_EXERCISE_
Please repeat the records beneath this task exactly as they appear, but skip the images.
*****
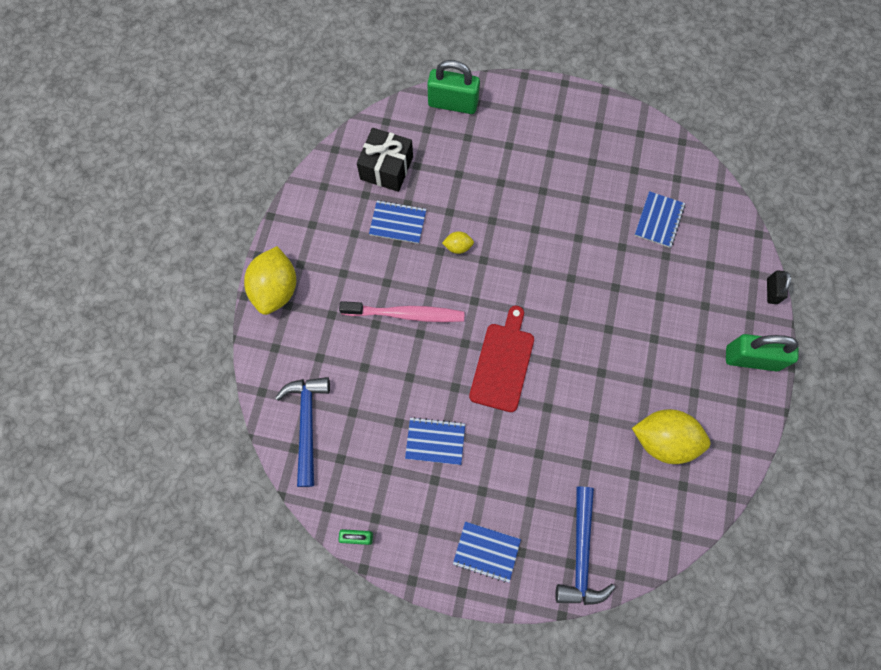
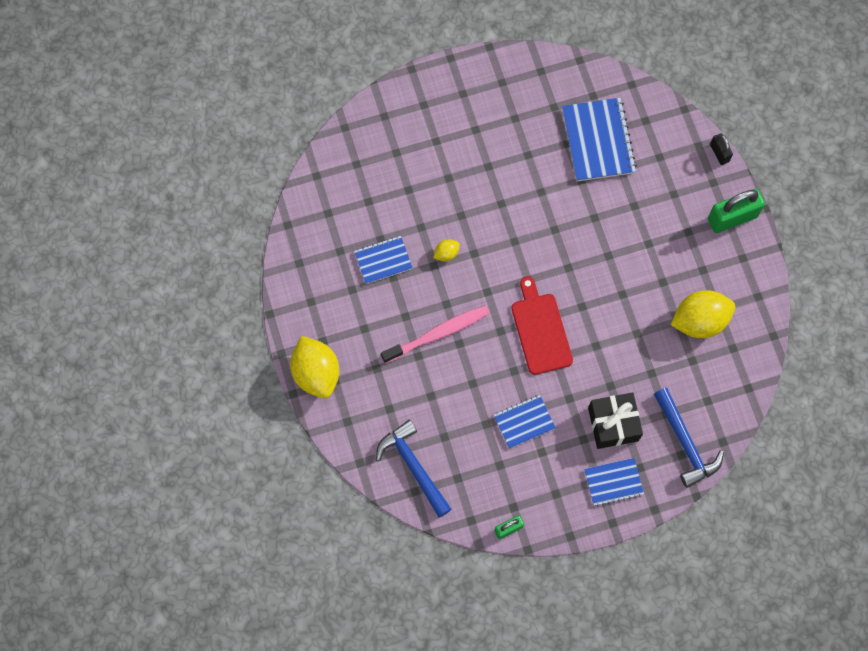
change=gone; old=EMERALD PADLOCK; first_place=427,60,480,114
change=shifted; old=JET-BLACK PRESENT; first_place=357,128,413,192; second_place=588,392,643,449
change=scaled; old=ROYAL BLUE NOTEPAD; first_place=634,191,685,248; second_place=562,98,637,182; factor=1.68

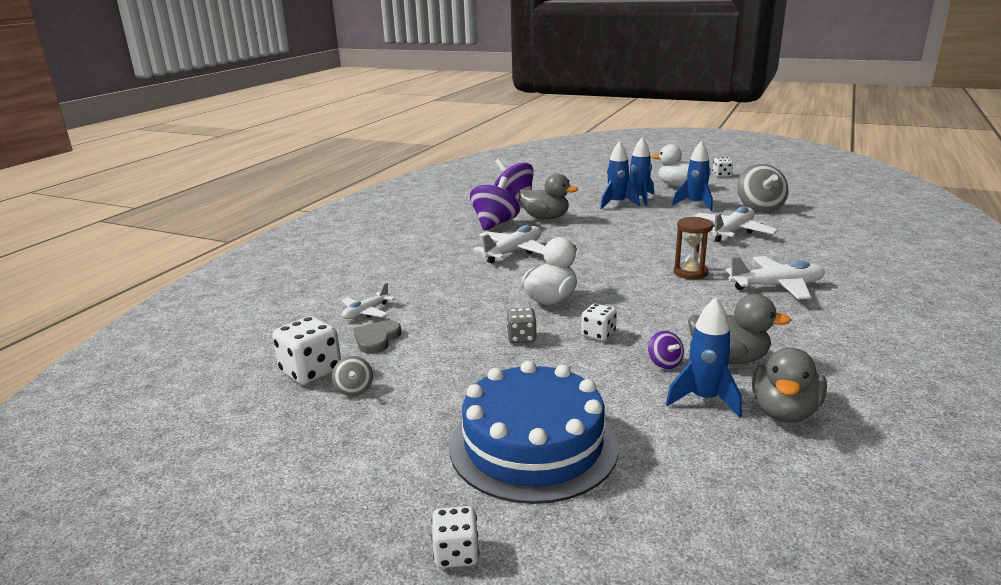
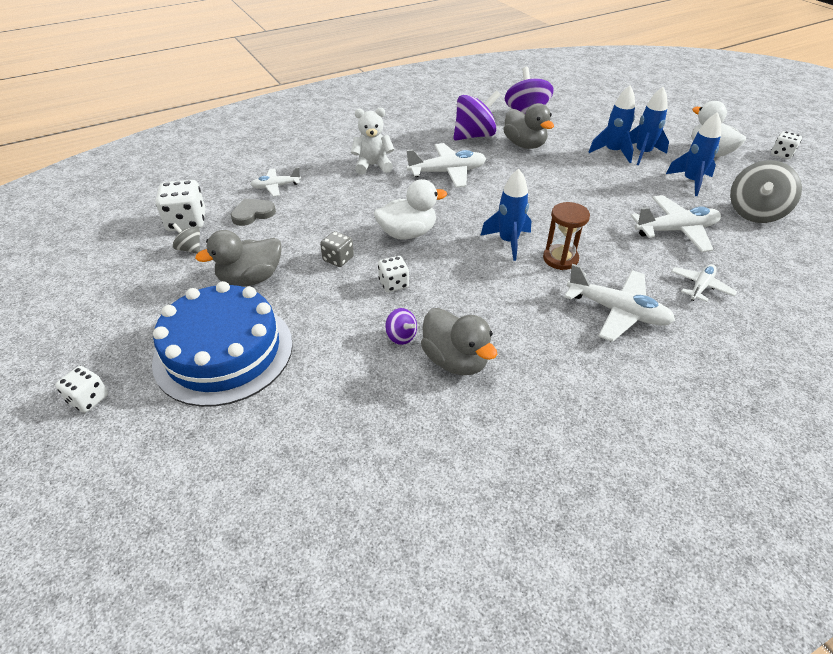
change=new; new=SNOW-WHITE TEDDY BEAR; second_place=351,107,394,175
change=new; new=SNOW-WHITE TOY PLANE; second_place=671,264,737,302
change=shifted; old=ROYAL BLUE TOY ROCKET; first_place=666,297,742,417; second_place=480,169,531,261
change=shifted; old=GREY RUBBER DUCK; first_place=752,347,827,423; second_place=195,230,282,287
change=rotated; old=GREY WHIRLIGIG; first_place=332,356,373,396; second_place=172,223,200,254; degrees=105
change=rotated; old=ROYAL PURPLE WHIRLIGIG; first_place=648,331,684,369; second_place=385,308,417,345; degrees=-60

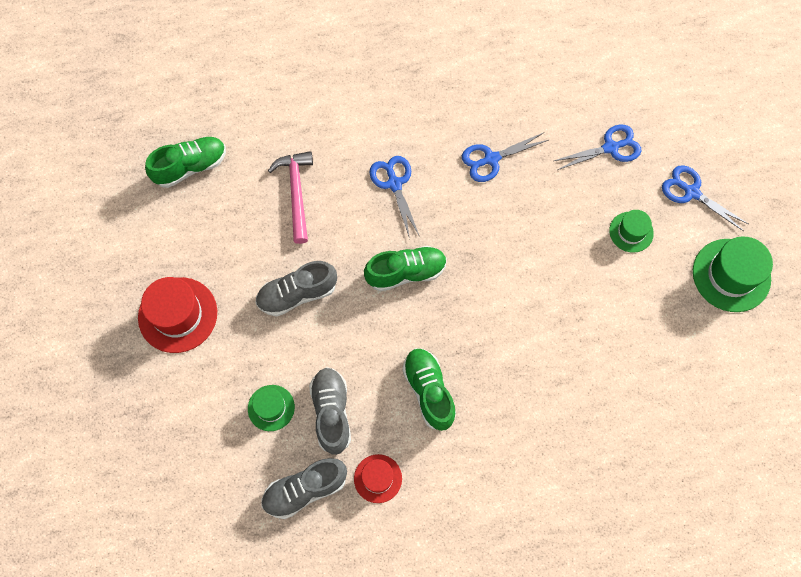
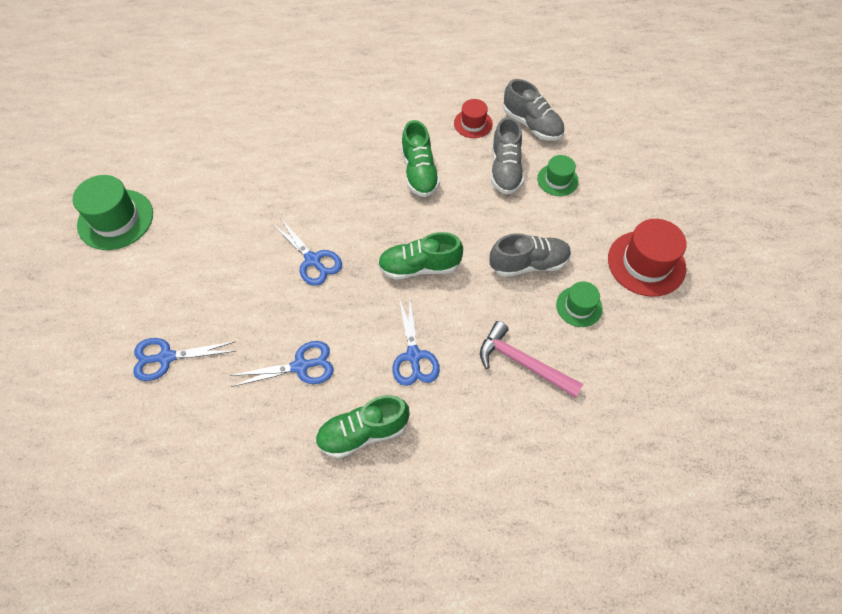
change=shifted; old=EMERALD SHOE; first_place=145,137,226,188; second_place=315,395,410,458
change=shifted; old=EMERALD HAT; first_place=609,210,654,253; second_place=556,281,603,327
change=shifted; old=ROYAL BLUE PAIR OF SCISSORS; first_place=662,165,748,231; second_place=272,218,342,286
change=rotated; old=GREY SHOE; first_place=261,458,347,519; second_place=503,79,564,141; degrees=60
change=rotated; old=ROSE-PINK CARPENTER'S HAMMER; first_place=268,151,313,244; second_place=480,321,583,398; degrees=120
*****
_WRITTEN REPLY_
change=gone; old=EMERALD PADLOCK; first_place=427,60,480,114
change=shifted; old=JET-BLACK PRESENT; first_place=357,128,413,192; second_place=588,392,643,449
change=scaled; old=ROYAL BLUE NOTEPAD; first_place=634,191,685,248; second_place=562,98,637,182; factor=1.68

change=new; new=SNOW-WHITE TEDDY BEAR; second_place=351,107,394,175
change=new; new=SNOW-WHITE TOY PLANE; second_place=671,264,737,302
change=shifted; old=ROYAL BLUE TOY ROCKET; first_place=666,297,742,417; second_place=480,169,531,261
change=shifted; old=GREY RUBBER DUCK; first_place=752,347,827,423; second_place=195,230,282,287
change=rotated; old=GREY WHIRLIGIG; first_place=332,356,373,396; second_place=172,223,200,254; degrees=105
change=rotated; old=ROYAL PURPLE WHIRLIGIG; first_place=648,331,684,369; second_place=385,308,417,345; degrees=-60

change=shifted; old=EMERALD SHOE; first_place=145,137,226,188; second_place=315,395,410,458
change=shifted; old=EMERALD HAT; first_place=609,210,654,253; second_place=556,281,603,327
change=shifted; old=ROYAL BLUE PAIR OF SCISSORS; first_place=662,165,748,231; second_place=272,218,342,286
change=rotated; old=GREY SHOE; first_place=261,458,347,519; second_place=503,79,564,141; degrees=60
change=rotated; old=ROSE-PINK CARPENTER'S HAMMER; first_place=268,151,313,244; second_place=480,321,583,398; degrees=120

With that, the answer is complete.